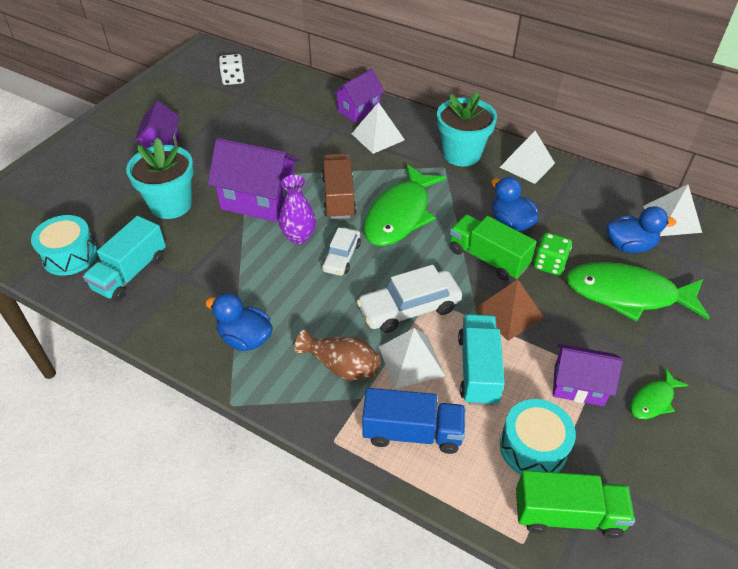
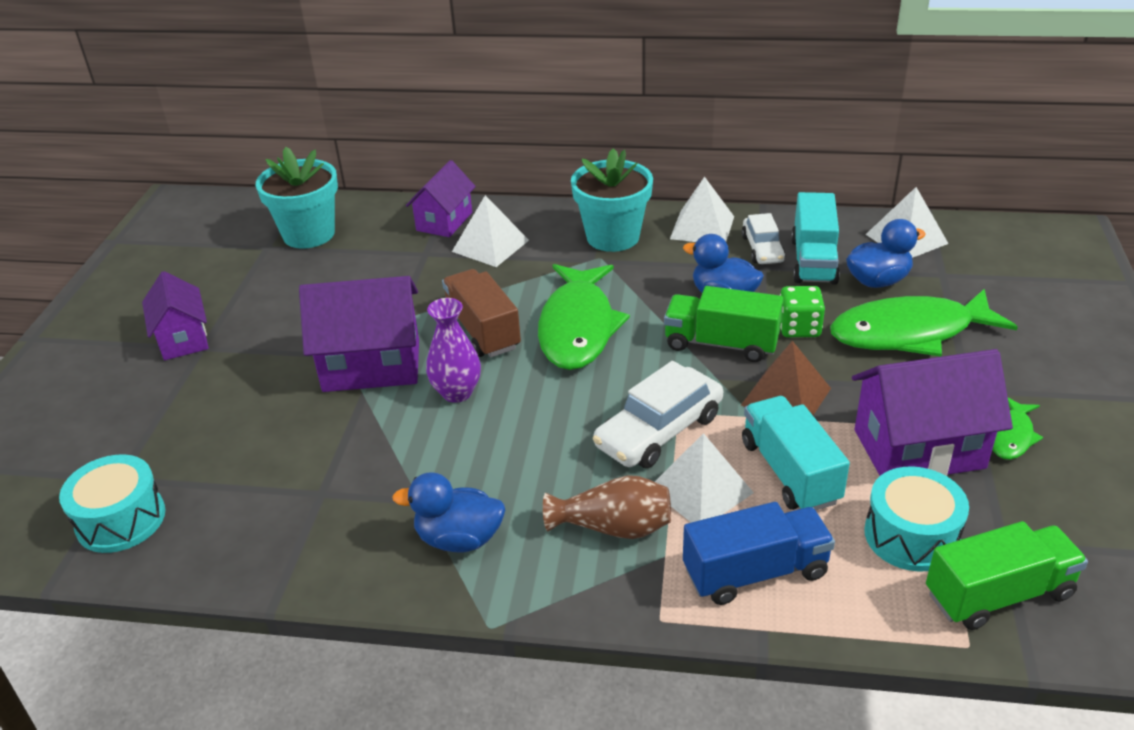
camera: 20 degrees left, 10 degrees down
turquoise truck [83,216,166,301] -> turquoise truck moved to [791,192,840,285]
turquoise flower pot [126,138,194,219] -> turquoise flower pot moved to [256,147,338,249]
white dice [219,54,245,85] -> none
white car [322,227,361,276] -> white car moved to [742,213,786,264]
purple house [553,344,623,406] -> purple house [852,349,1013,476], size x1.57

### What is expected
Starting with the first line of the data above, write out each line exactly up to and including the line that holds "white dice [219,54,245,85] -> none". Pictures stay out.

### Output for this task
camera: 20 degrees left, 10 degrees down
turquoise truck [83,216,166,301] -> turquoise truck moved to [791,192,840,285]
turquoise flower pot [126,138,194,219] -> turquoise flower pot moved to [256,147,338,249]
white dice [219,54,245,85] -> none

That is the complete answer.